### Goal of the exercise
Which lines have the string "width"? Copy all of them from the entries below.
------------------------------------------------------------
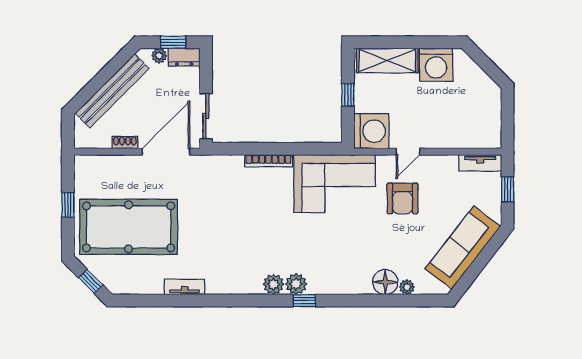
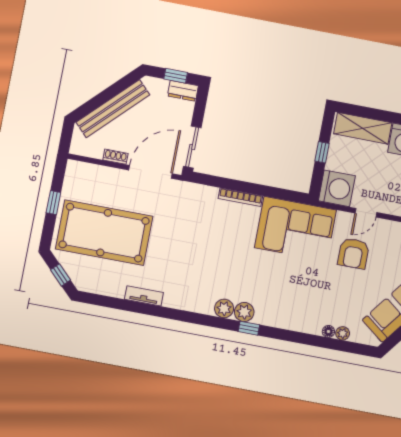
plant: (159, 56) -> (161, 85), removed
floor lamp: (385, 282) -> (328, 331), width x0.53, depth x0.53

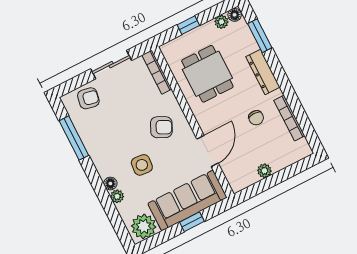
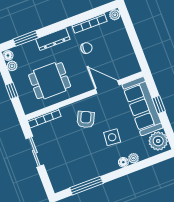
armchair: (88, 98) -> (58, 172), removed
plant: (264, 171) -> (115, 15), moved

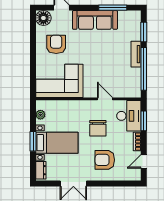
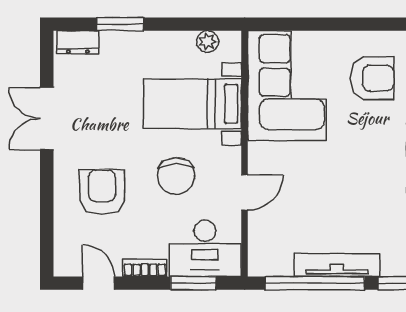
tv unit: (136, 54) -> (337, 265), width x1.41
chair: (98, 128) -> (176, 176), turned -90
window: (33, 141) -> (120, 24), moved
bed with nightstands: (57, 143) -> (192, 104), moved, turned 90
------------------------------------------------------------
### Your solution
floor lamp: (385, 282) -> (328, 331), width x0.53, depth x0.53
tv unit: (136, 54) -> (337, 265), width x1.41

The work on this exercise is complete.